## Task to carry out
Look through the listing below for the string "pink". Say how many lines hold it, and nothing else.
◇ ◇ ◇
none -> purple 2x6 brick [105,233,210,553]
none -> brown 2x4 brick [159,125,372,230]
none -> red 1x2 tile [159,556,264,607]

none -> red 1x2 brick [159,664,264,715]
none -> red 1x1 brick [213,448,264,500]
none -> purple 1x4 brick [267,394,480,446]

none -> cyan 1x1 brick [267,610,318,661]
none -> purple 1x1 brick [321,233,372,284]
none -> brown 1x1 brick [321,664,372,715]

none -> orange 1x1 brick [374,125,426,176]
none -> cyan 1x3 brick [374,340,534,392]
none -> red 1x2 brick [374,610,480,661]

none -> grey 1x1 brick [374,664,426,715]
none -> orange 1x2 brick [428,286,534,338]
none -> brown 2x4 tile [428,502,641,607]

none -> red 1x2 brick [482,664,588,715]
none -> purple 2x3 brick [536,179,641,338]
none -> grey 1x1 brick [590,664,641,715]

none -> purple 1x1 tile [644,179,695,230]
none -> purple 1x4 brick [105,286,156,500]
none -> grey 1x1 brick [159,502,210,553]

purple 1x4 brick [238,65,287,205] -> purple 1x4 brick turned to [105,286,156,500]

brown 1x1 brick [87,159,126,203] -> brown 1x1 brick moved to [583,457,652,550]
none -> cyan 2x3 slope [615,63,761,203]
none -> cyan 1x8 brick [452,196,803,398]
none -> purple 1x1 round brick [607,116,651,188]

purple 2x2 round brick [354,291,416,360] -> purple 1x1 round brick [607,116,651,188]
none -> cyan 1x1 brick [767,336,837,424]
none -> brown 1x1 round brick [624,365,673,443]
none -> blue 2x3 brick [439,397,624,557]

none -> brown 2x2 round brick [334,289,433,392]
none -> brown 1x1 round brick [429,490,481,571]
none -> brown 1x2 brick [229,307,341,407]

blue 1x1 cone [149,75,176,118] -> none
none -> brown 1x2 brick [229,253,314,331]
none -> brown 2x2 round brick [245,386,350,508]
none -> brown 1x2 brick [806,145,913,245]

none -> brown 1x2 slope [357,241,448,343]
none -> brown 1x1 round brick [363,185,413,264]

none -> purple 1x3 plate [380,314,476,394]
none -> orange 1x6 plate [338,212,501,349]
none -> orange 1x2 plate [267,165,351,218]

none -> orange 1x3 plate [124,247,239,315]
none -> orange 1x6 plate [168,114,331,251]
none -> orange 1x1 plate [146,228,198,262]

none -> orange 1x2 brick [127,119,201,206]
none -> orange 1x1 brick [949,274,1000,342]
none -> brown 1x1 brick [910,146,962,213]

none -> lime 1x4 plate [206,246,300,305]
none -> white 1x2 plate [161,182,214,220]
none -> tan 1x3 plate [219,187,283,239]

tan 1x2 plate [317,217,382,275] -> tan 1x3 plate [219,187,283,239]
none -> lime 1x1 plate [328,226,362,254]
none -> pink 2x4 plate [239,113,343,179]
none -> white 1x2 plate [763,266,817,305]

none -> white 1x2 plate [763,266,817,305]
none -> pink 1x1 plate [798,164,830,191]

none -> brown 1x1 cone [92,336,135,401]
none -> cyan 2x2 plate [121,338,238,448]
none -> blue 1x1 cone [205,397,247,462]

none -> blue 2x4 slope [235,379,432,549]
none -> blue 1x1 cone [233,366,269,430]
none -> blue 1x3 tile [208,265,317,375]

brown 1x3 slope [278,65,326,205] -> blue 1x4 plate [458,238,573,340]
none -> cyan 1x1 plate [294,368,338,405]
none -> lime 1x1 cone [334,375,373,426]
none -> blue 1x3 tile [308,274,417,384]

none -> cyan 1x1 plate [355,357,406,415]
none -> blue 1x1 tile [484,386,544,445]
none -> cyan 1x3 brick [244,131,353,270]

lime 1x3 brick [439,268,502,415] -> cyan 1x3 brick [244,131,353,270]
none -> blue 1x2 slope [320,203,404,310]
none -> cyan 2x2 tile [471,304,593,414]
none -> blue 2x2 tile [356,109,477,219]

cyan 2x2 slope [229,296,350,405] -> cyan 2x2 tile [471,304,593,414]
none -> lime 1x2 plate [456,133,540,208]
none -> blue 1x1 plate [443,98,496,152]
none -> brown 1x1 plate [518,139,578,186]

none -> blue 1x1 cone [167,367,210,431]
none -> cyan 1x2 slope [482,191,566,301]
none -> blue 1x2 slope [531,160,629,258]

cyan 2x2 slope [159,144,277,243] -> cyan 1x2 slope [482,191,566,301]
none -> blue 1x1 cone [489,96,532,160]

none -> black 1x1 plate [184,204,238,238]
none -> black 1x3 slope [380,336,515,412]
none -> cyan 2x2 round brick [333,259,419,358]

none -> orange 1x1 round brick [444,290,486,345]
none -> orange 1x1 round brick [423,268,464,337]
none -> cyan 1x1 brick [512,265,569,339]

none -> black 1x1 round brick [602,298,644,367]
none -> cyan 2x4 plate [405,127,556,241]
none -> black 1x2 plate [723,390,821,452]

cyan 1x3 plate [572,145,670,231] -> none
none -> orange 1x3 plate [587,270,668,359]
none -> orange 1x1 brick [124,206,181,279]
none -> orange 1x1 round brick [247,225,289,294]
◇ ◇ ◇
## Expected answer
2